Change detection data:
<<<<

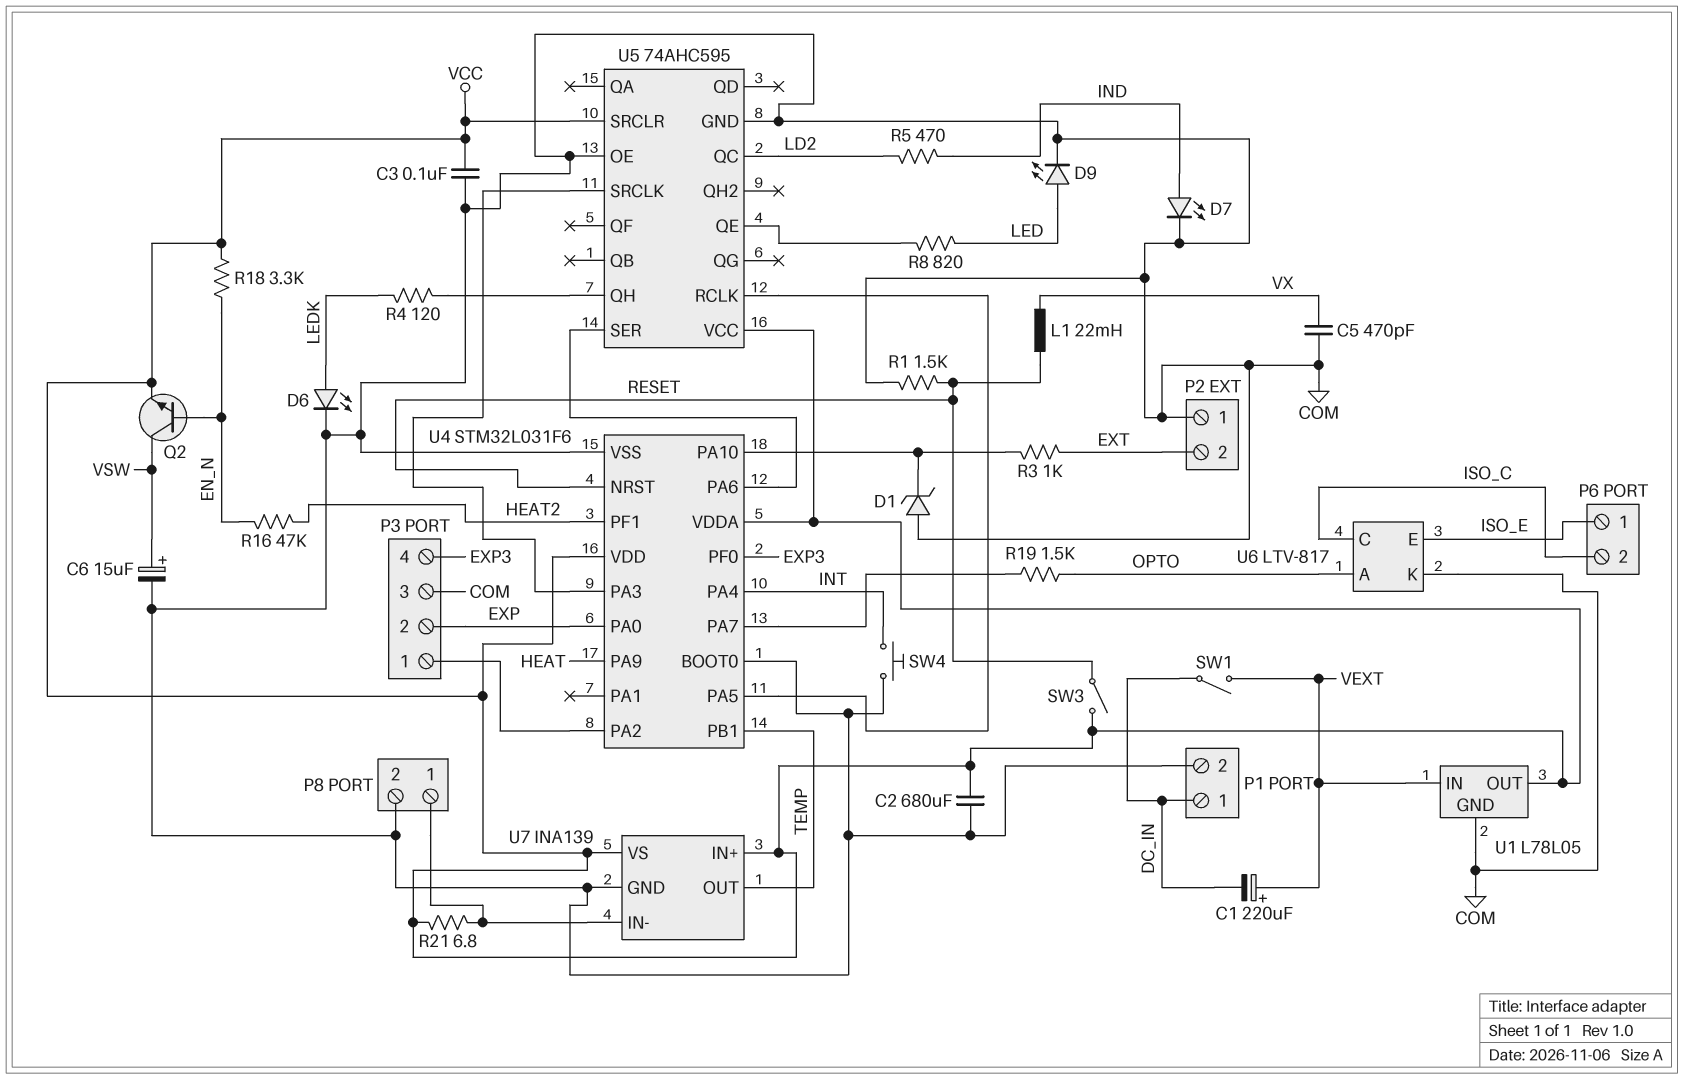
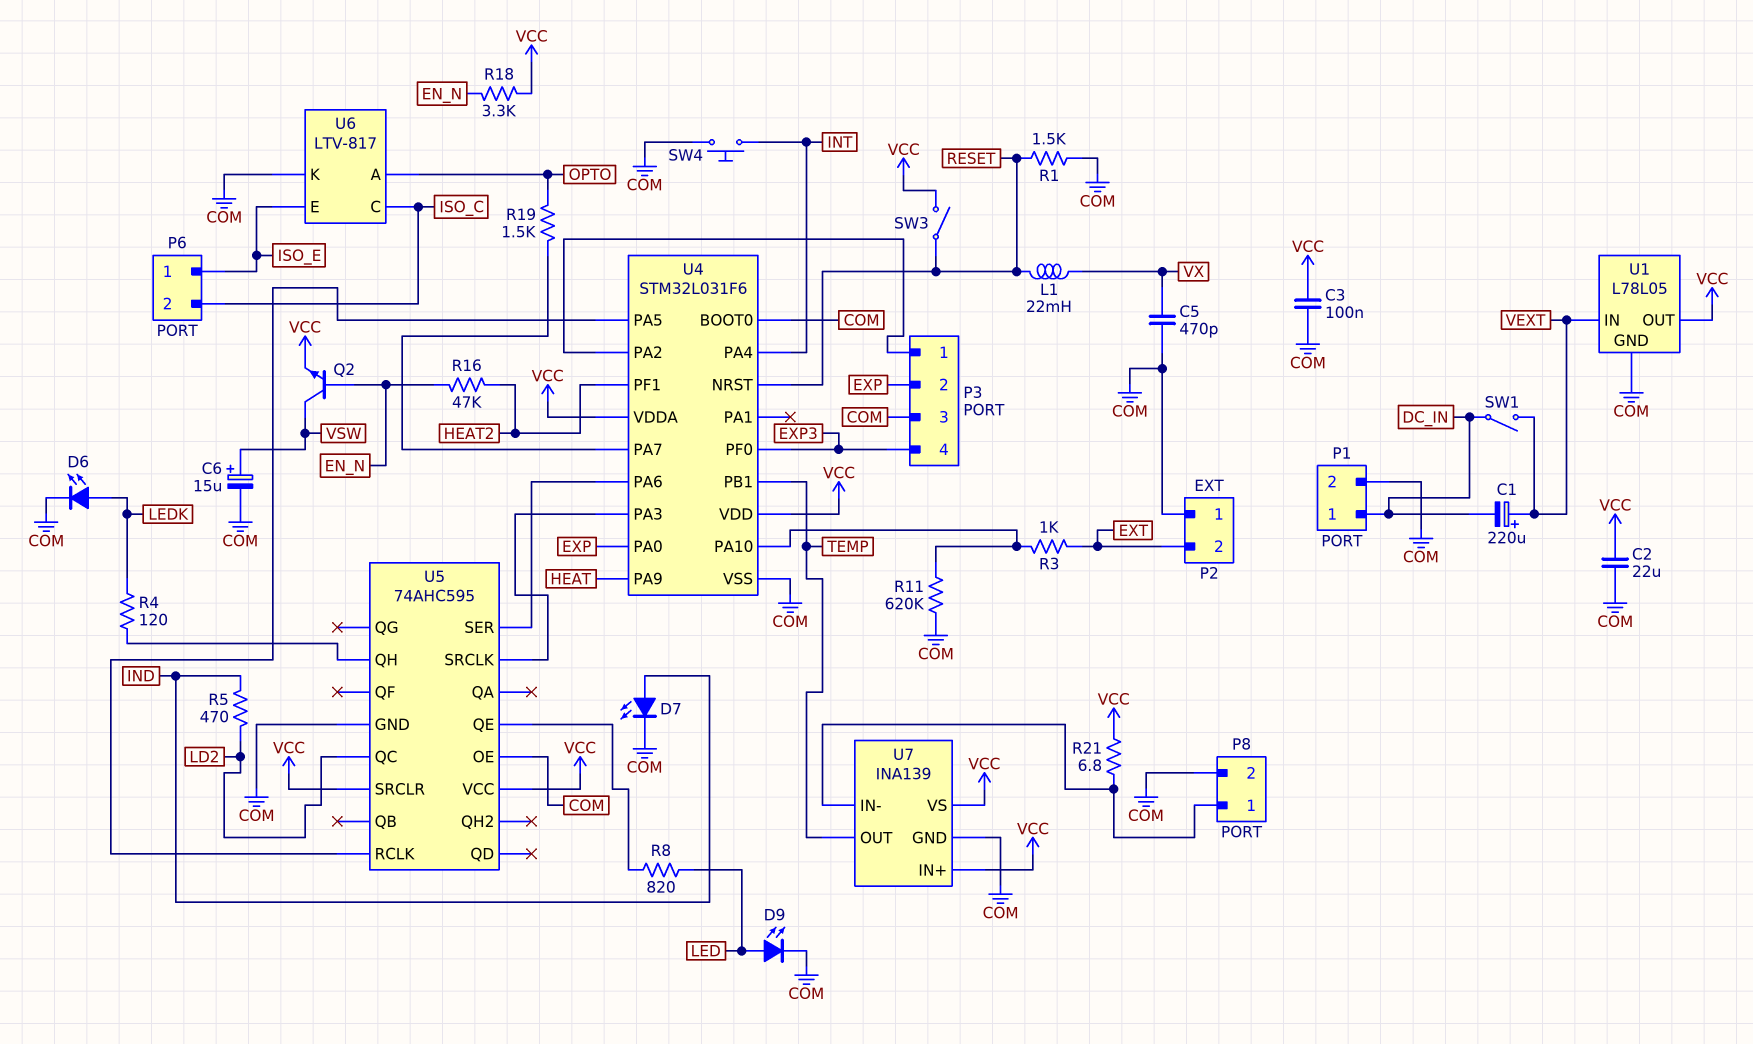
C2: 680uF (COM, VCC) -> 22uF (COM, VCC)
D1: zener (A COM, K U4/PA10) -> none
R11: none -> 620k (COM, U4/PA10)

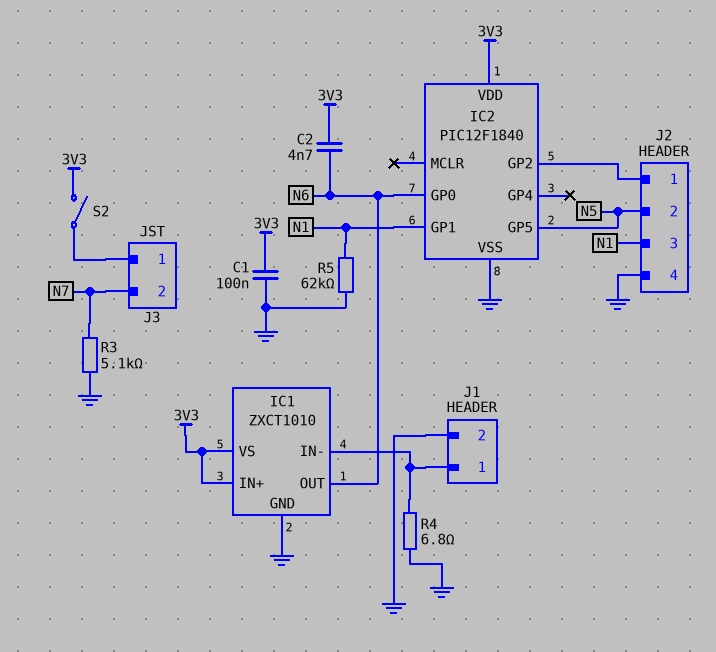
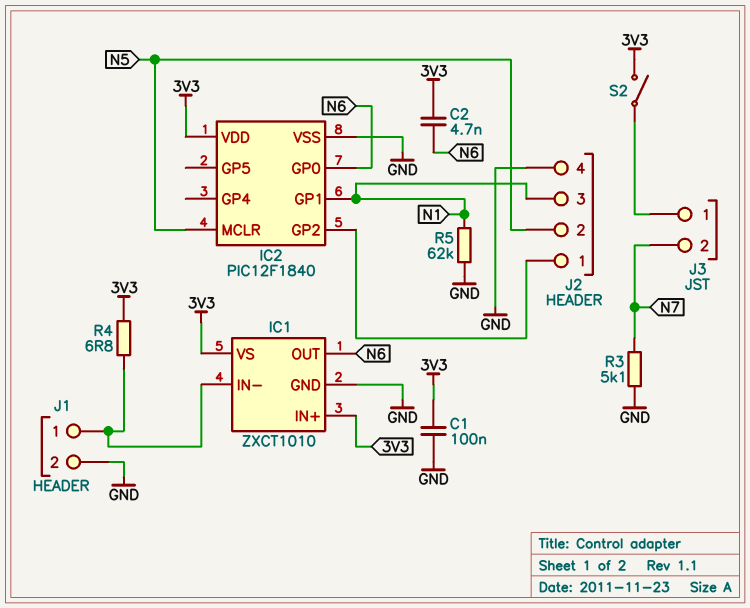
IC2 pin GP5: N5 -> none
IC2 pin MCLR: none -> N5
R4: 6.8 (GND, IC1/IN-) -> 6.8 (3V3, IC1/IN-)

>>>>

> Description of the task: Reproduce word for word the lines running from the line with "R11: none -> 620k (COM, U4/PA10)" through the end of the data, both included, and nothing else; leave out the pictures.

> Result of this task:
R11: none -> 620k (COM, U4/PA10)

IC2 pin GP5: N5 -> none
IC2 pin MCLR: none -> N5
R4: 6.8 (GND, IC1/IN-) -> 6.8 (3V3, IC1/IN-)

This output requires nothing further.